Data in this exercise:
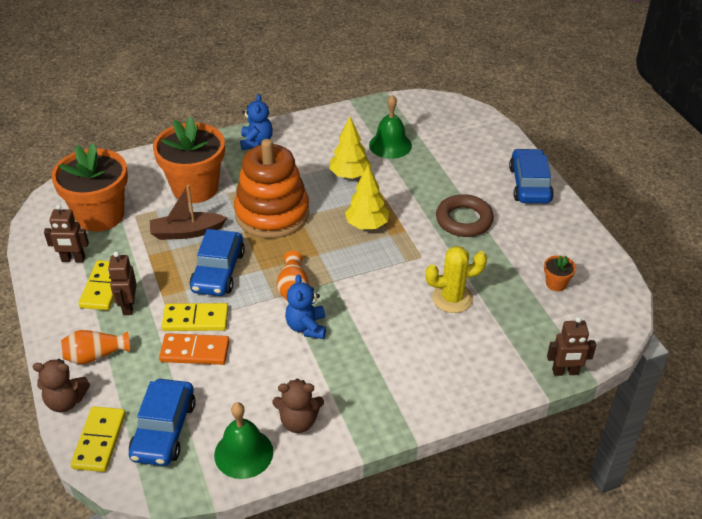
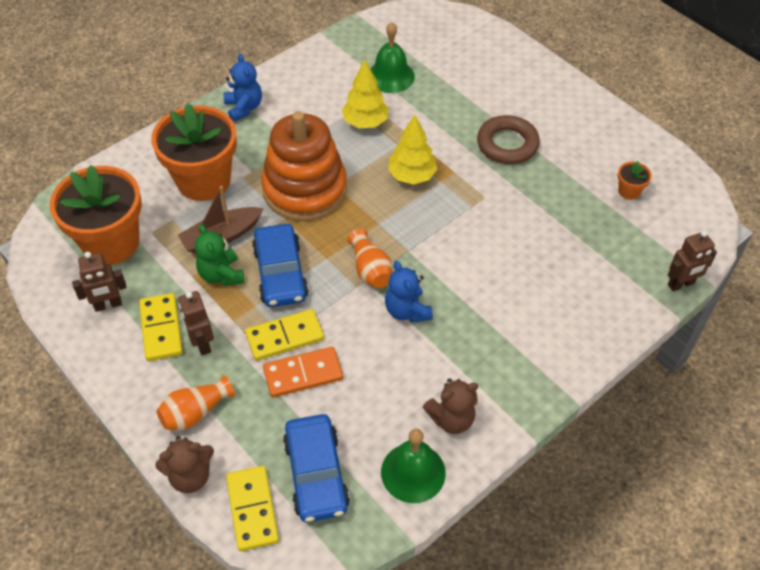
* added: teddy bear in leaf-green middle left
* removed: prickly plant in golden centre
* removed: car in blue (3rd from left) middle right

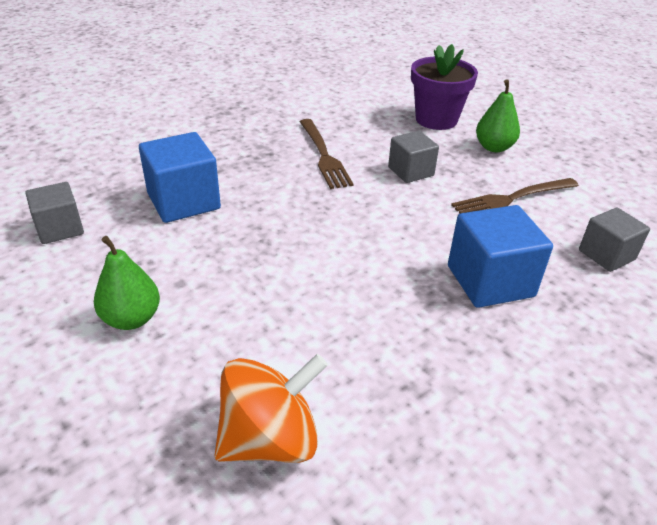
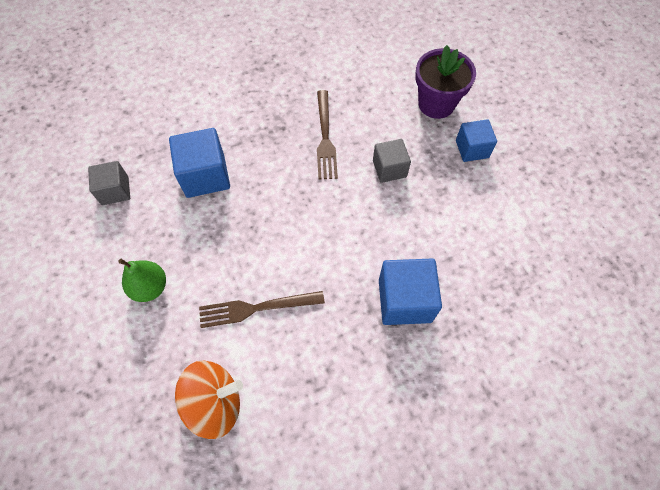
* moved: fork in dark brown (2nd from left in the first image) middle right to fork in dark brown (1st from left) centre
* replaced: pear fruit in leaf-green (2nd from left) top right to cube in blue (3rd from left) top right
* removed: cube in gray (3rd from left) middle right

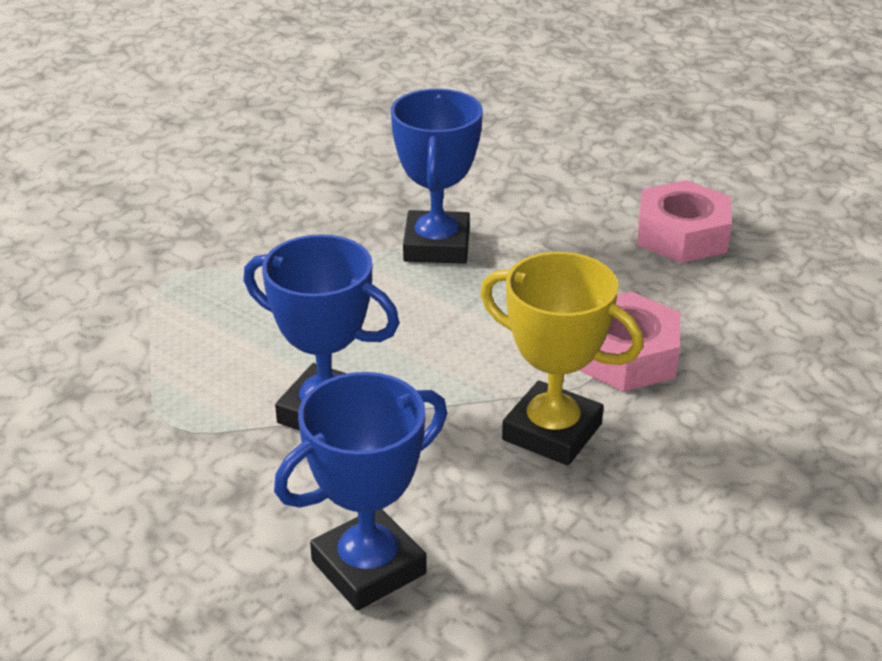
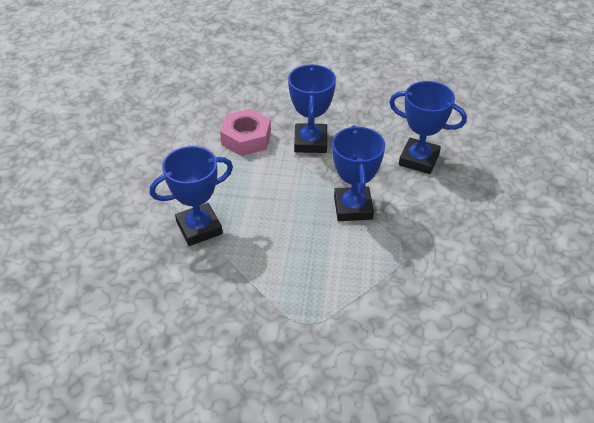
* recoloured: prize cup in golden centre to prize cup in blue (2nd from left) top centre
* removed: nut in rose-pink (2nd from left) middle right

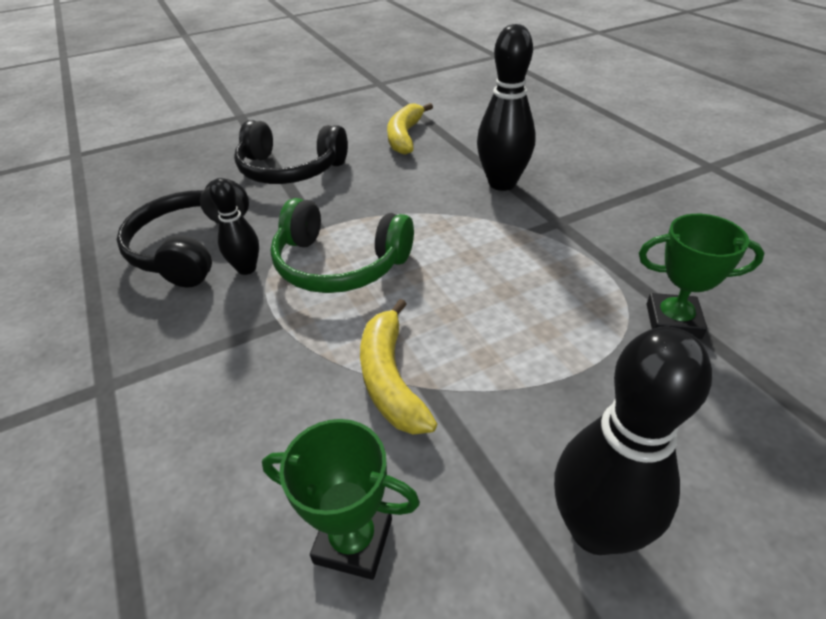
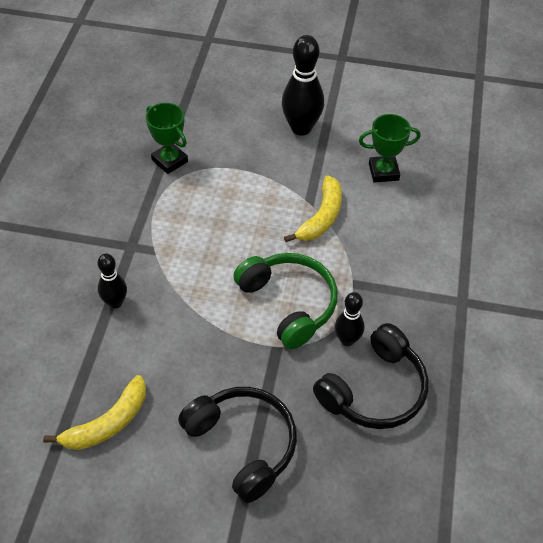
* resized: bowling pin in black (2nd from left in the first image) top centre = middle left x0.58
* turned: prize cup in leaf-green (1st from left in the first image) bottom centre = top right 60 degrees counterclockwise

Exercise objective: Copy out the data above exactly, except the pictures.

Solution below:
* added: teddy bear in leaf-green middle left
* removed: prickly plant in golden centre
* removed: car in blue (3rd from left) middle right

* moved: fork in dark brown (2nd from left in the first image) middle right to fork in dark brown (1st from left) centre
* replaced: pear fruit in leaf-green (2nd from left) top right to cube in blue (3rd from left) top right
* removed: cube in gray (3rd from left) middle right

* recoloured: prize cup in golden centre to prize cup in blue (2nd from left) top centre
* removed: nut in rose-pink (2nd from left) middle right

* resized: bowling pin in black (2nd from left in the first image) top centre = middle left x0.58
* turned: prize cup in leaf-green (1st from left in the first image) bottom centre = top right 60 degrees counterclockwise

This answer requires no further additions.